RECORDED INFORMATION
>>>

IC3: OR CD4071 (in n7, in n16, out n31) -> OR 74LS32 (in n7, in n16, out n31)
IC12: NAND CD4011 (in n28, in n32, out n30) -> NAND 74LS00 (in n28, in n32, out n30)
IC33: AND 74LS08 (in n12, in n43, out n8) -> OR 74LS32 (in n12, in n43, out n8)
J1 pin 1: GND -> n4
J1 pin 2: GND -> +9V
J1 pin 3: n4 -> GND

<<<
>>>

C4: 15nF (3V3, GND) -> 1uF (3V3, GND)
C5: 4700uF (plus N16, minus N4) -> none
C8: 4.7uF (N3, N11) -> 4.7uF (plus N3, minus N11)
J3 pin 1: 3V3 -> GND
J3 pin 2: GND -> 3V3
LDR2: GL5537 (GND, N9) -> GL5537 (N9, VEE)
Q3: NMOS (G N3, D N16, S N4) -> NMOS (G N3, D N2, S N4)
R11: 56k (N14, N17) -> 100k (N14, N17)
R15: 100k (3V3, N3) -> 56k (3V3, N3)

<<<
>>>

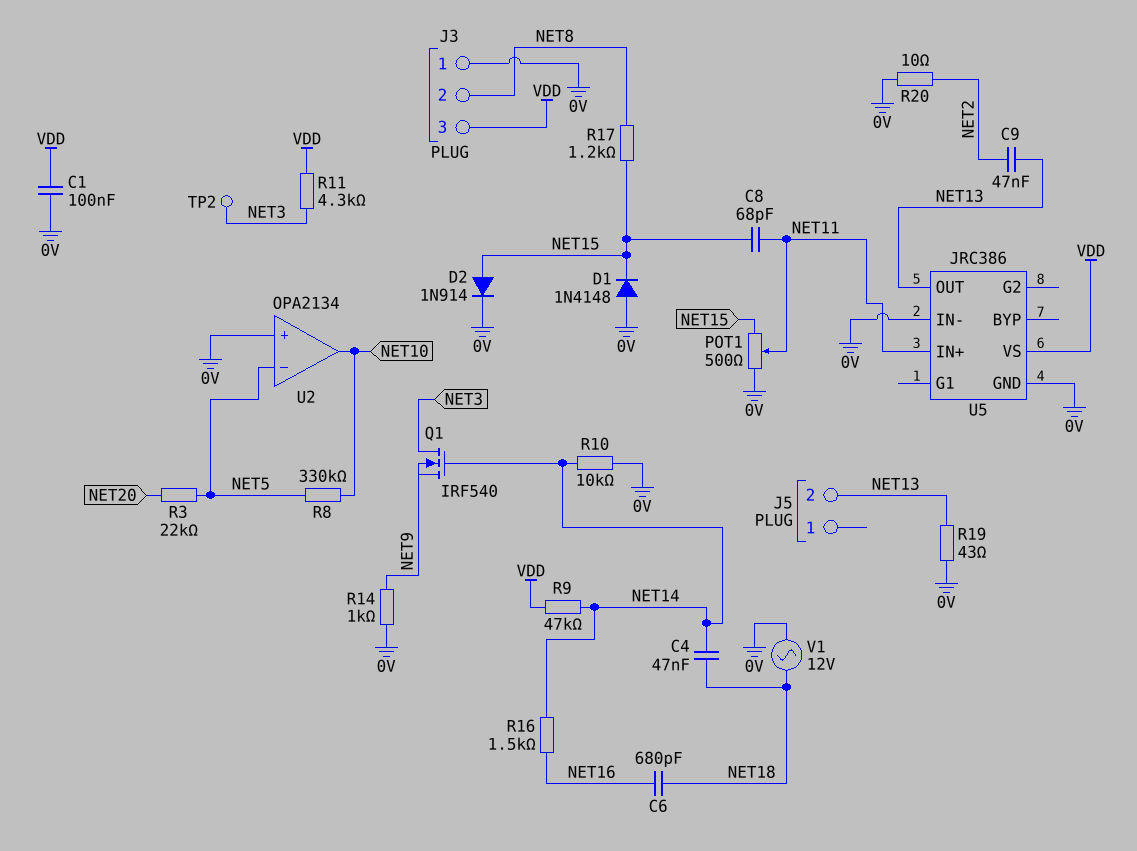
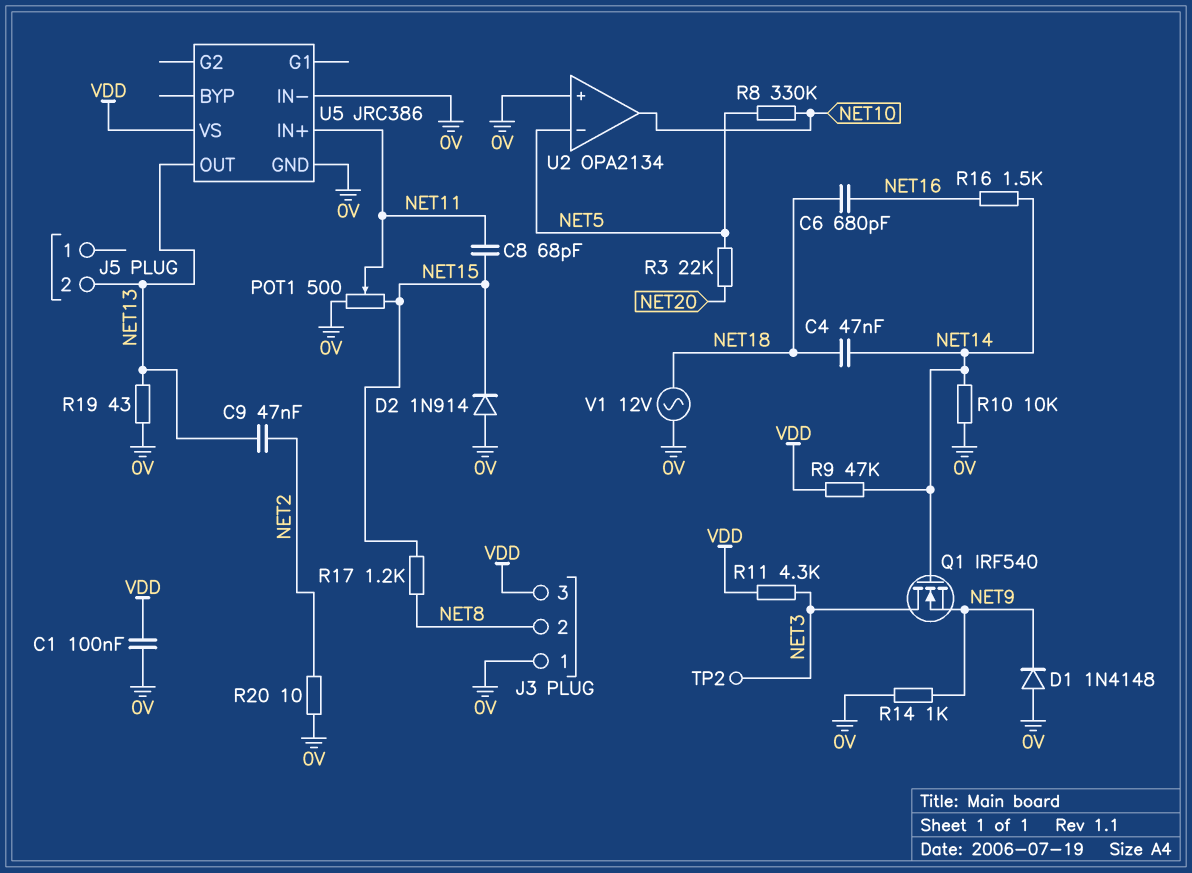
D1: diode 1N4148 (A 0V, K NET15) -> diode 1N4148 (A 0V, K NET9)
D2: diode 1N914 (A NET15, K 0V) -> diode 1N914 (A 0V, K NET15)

<<<

AIM OF THE EXERCISE
Taking the line with "D1: diode 1N4148" as the first and the line with "D2: diode 1N914" as the last, retype that stretch of the data above exactly, with no other lines.

SOLUTION BELOW
D1: diode 1N4148 (A 0V, K NET15) -> diode 1N4148 (A 0V, K NET9)
D2: diode 1N914 (A NET15, K 0V) -> diode 1N914 (A 0V, K NET15)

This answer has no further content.